**Activity**
Your answer must match, word for word, the lines from the one holding "(562, 283) = (389, 371): turquoise" through the final line below, with pictures excluded.

**Source information**
↓↓↓

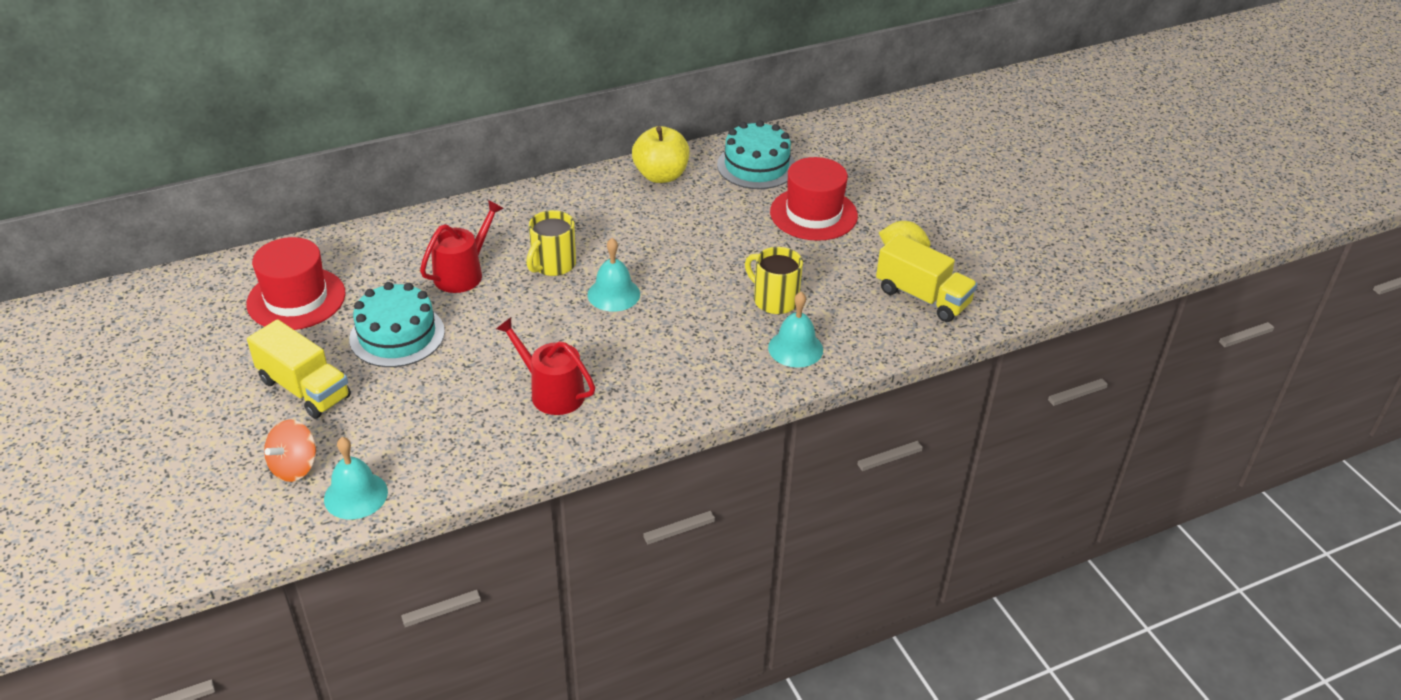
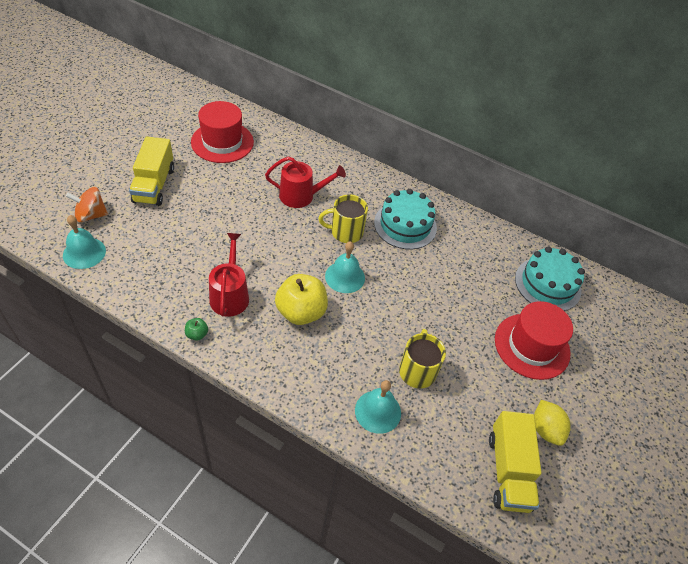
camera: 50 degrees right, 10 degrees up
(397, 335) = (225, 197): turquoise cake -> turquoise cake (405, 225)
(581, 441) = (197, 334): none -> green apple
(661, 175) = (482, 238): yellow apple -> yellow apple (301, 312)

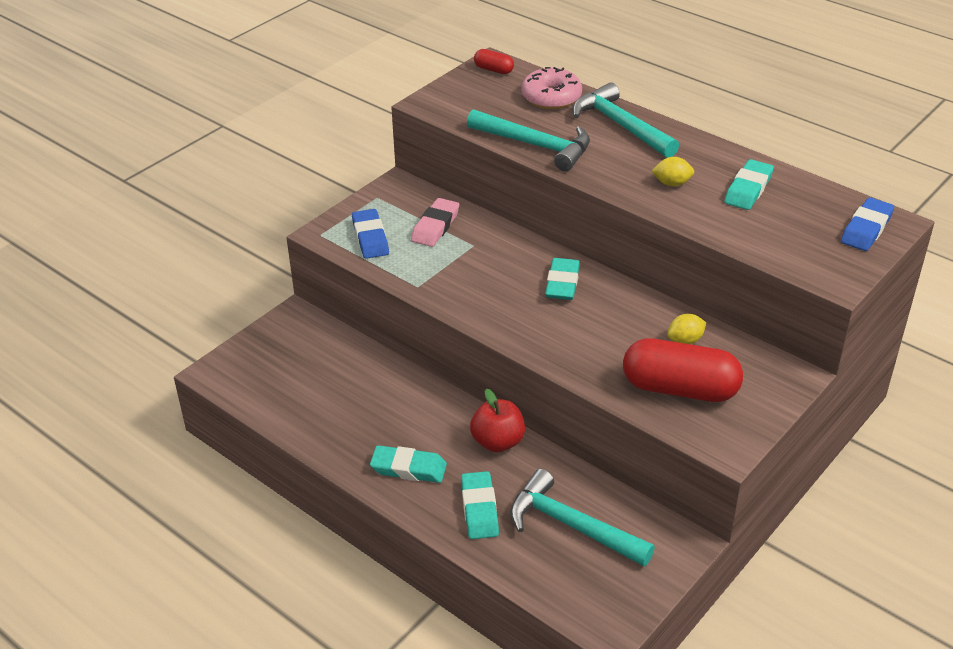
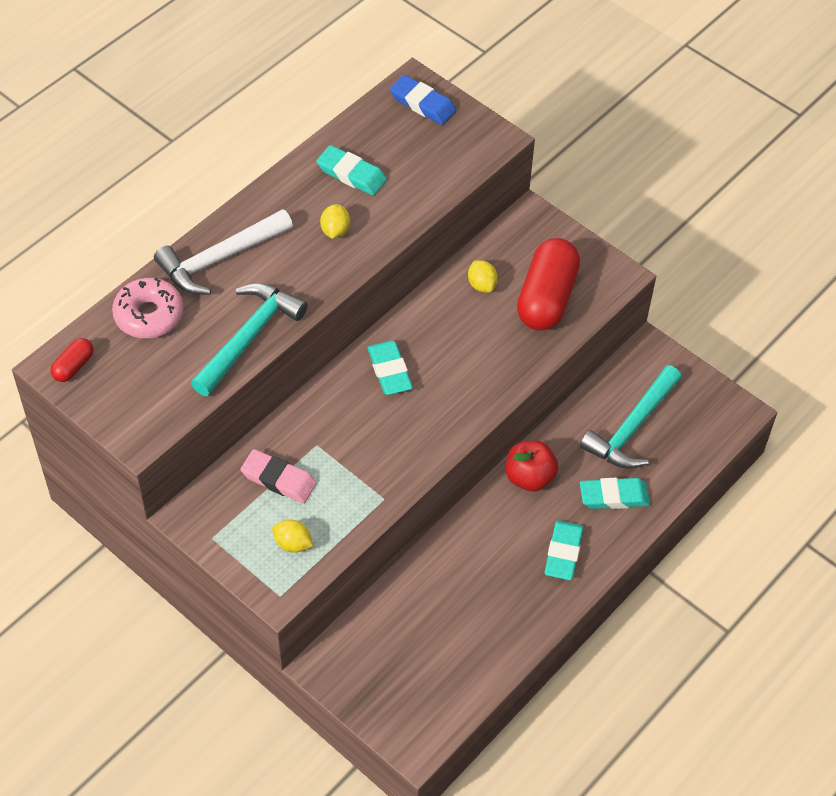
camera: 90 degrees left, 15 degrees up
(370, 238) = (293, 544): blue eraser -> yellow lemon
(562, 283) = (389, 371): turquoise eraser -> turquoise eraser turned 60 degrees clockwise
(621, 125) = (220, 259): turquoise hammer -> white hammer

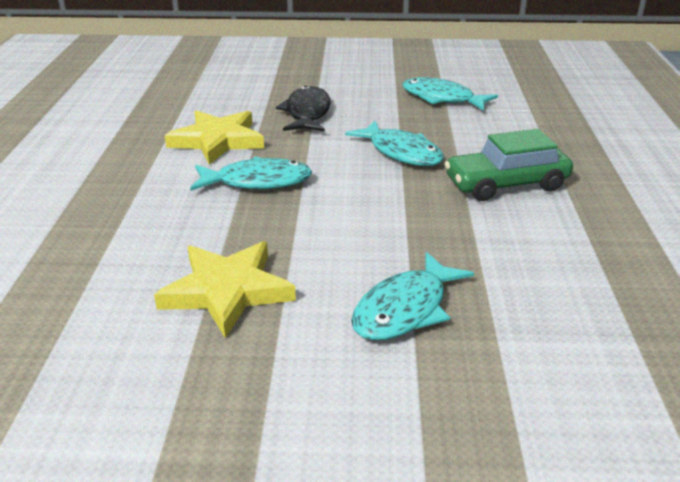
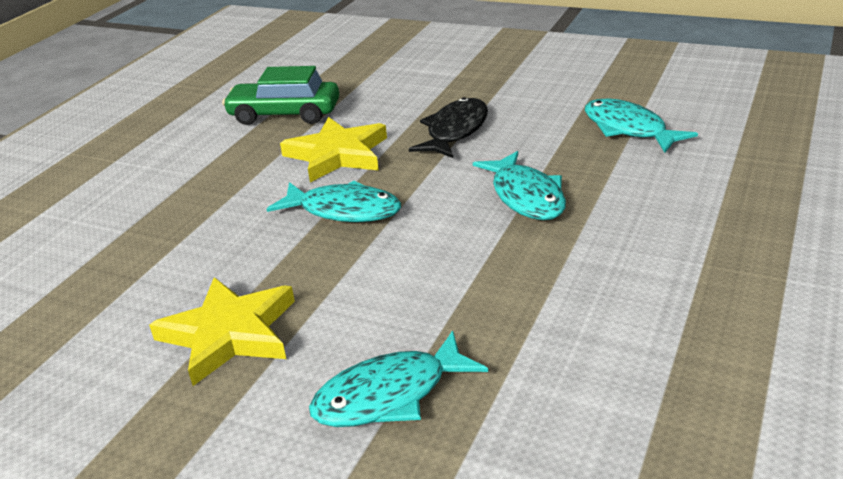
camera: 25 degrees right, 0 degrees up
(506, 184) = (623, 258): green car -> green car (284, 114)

↑↑↑

**Exercise solution**
(562, 283) = (389, 371): turquoise eraser -> turquoise eraser turned 60 degrees clockwise
(621, 125) = (220, 259): turquoise hammer -> white hammer

camera: 25 degrees right, 0 degrees up
(506, 184) = (623, 258): green car -> green car (284, 114)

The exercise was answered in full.